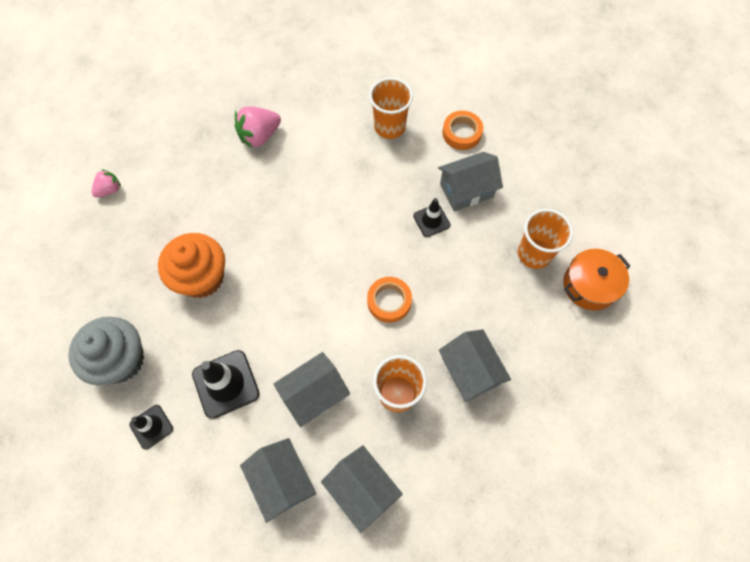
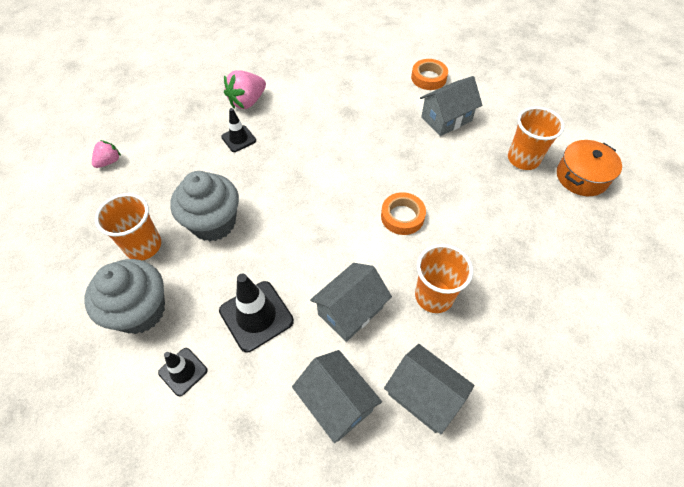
camera: 10 degrees left, 10 degrees down
(202, 278) = (213, 223): orange cupcake -> grey cupcake
(389, 127) = (364, 81): orange cup -> orange cup (143, 246)
(431, 220) = (422, 146): black traffic cone -> black traffic cone (238, 139)
(470, 371) = (498, 265): grey house -> none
──────────────────────────────
Skipping any images, write out all the data exactly.

• _Worked solution_
camera: 10 degrees left, 10 degrees down
(202, 278) = (213, 223): orange cupcake -> grey cupcake
(389, 127) = (364, 81): orange cup -> orange cup (143, 246)
(431, 220) = (422, 146): black traffic cone -> black traffic cone (238, 139)
(470, 371) = (498, 265): grey house -> none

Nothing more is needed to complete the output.